#### EXERCISE DETAILS
Keep only the lines that hold the string "brick", filtering out the rest of the entries below.
(Beginning of AVAILABLE DATA)
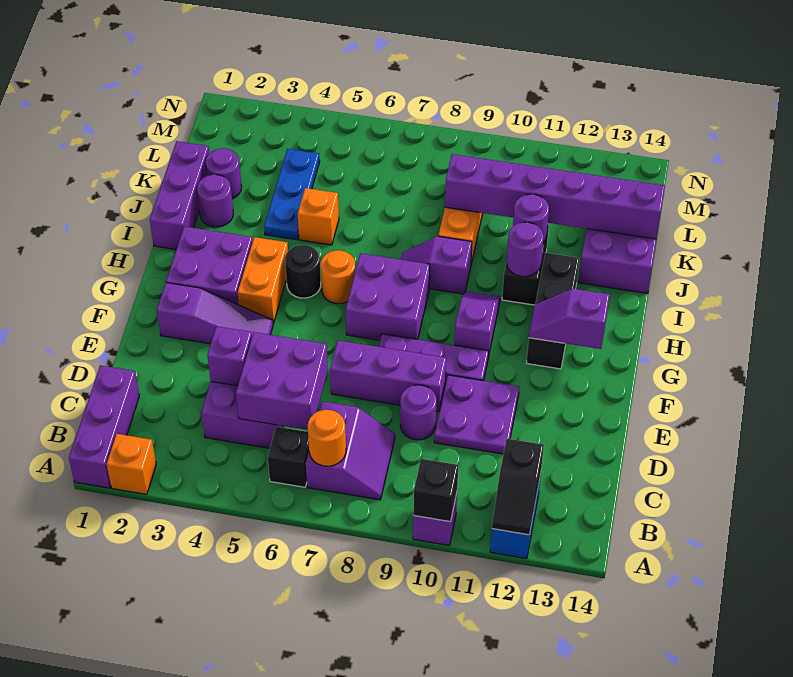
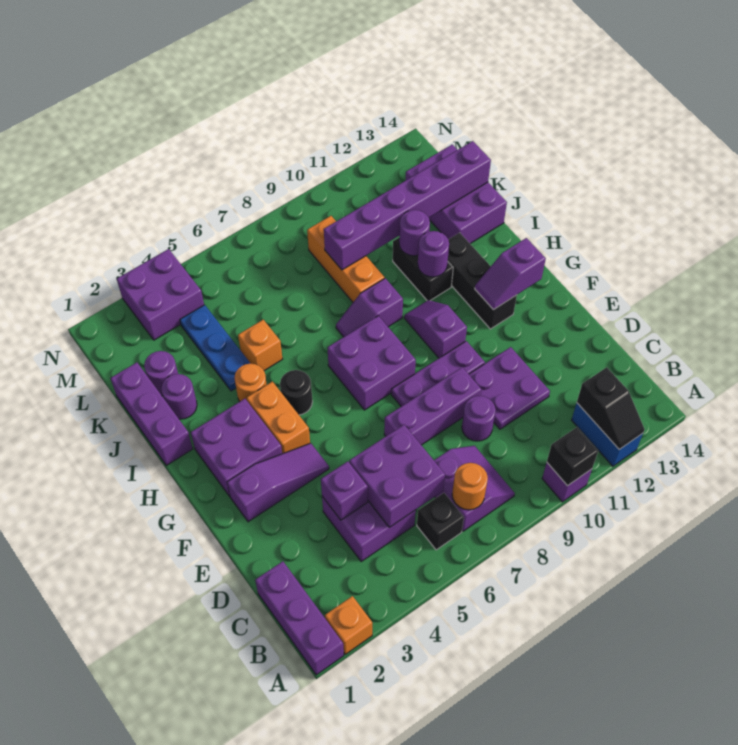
orange round brick H6 level 1 -> orange round brick I4 level 1
none -> purple brick M3:N4 level 1

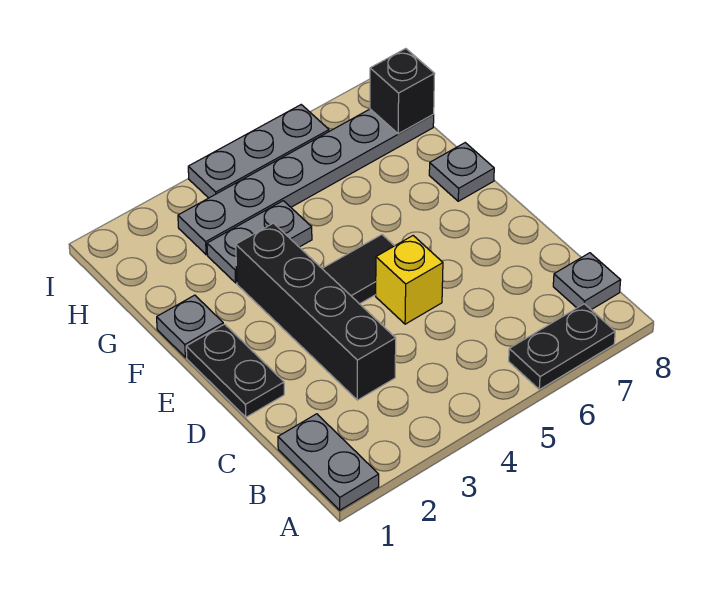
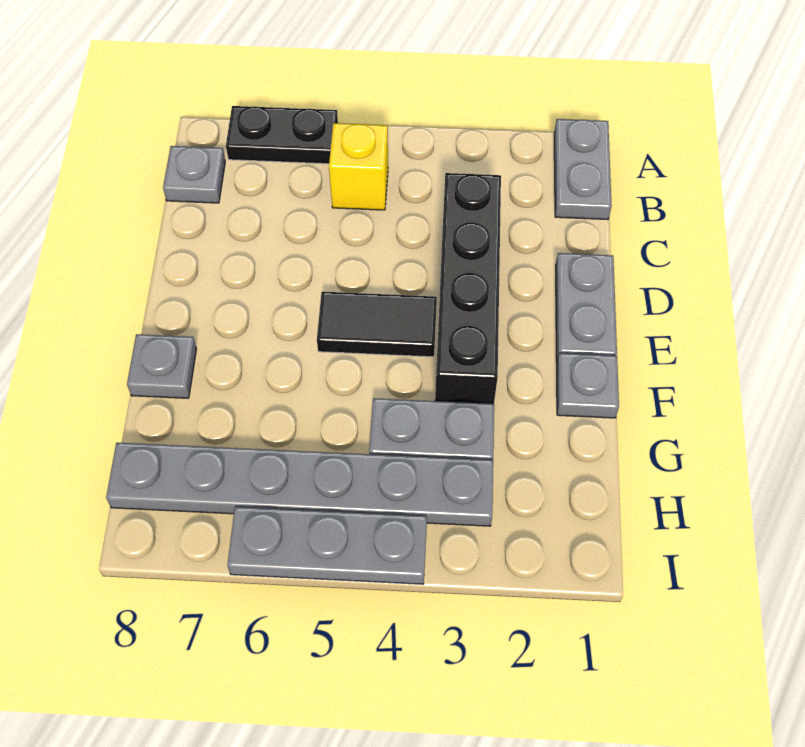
black plate D1:E1 level 1 -> grey plate D1:E1 level 1
yellow brick D5 level 1 -> yellow brick B5 level 1
black brick H8 level 2 -> none

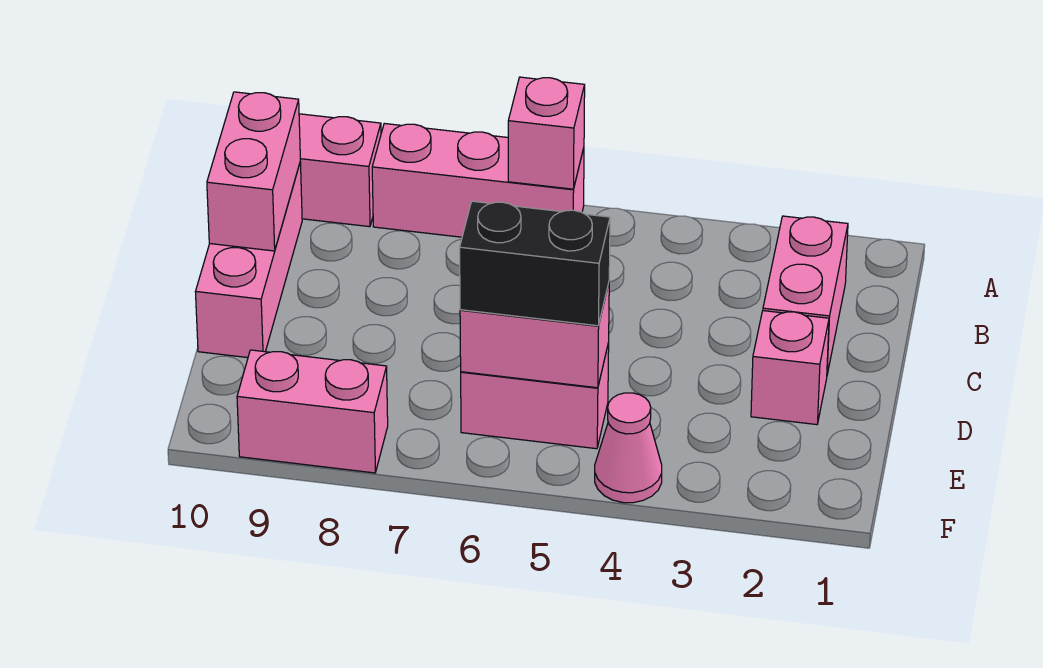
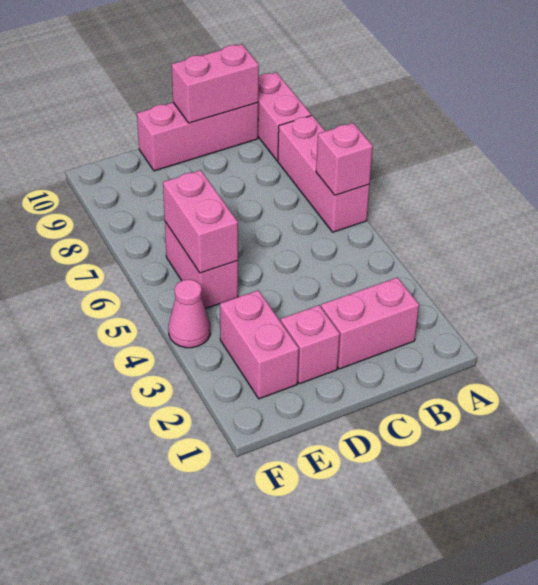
black brick E5:E6 level 3 -> none
pink brick F8:F9 level 1 -> pink brick E2:E3 level 1

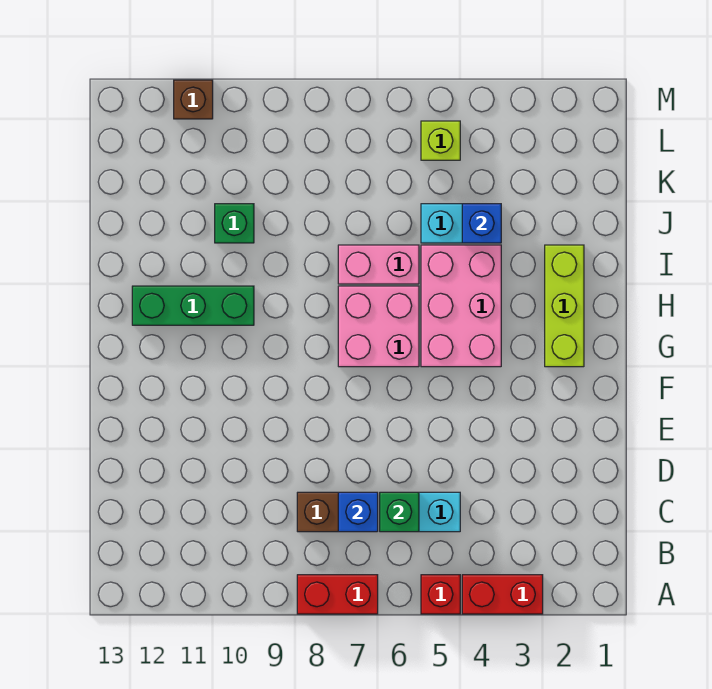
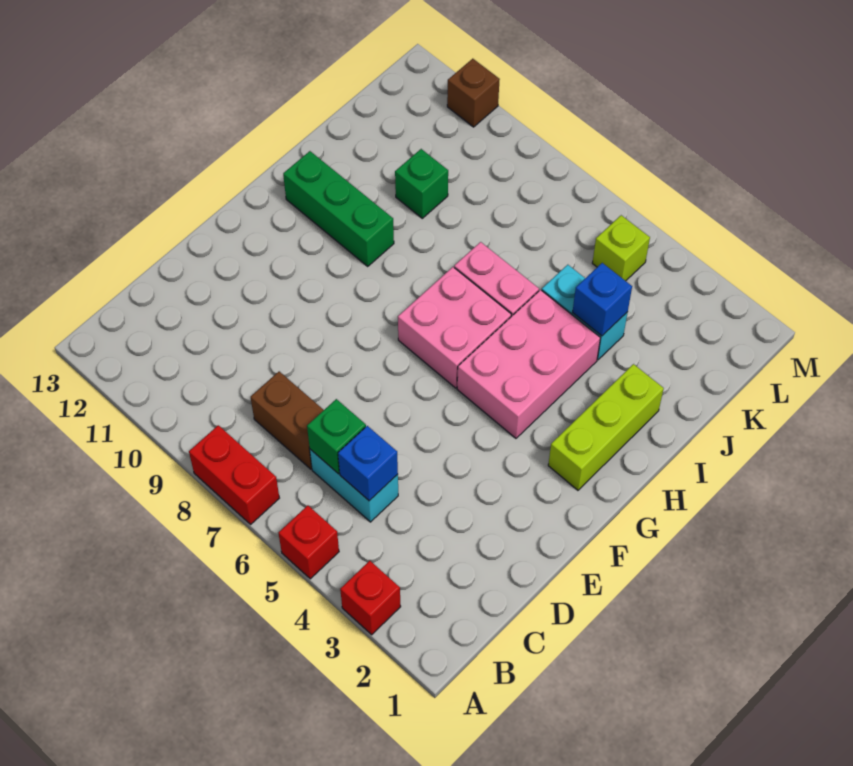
red brick A3:A4 level 1 -> red brick A3 level 1
blue brick C7 level 2 -> blue brick C5 level 2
(End of AVAILABLE DATA)
#### REPLY TO THE EXERCISE
orange round brick H6 level 1 -> orange round brick I4 level 1
none -> purple brick M3:N4 level 1
yellow brick D5 level 1 -> yellow brick B5 level 1
black brick H8 level 2 -> none
black brick E5:E6 level 3 -> none
pink brick F8:F9 level 1 -> pink brick E2:E3 level 1
red brick A3:A4 level 1 -> red brick A3 level 1
blue brick C7 level 2 -> blue brick C5 level 2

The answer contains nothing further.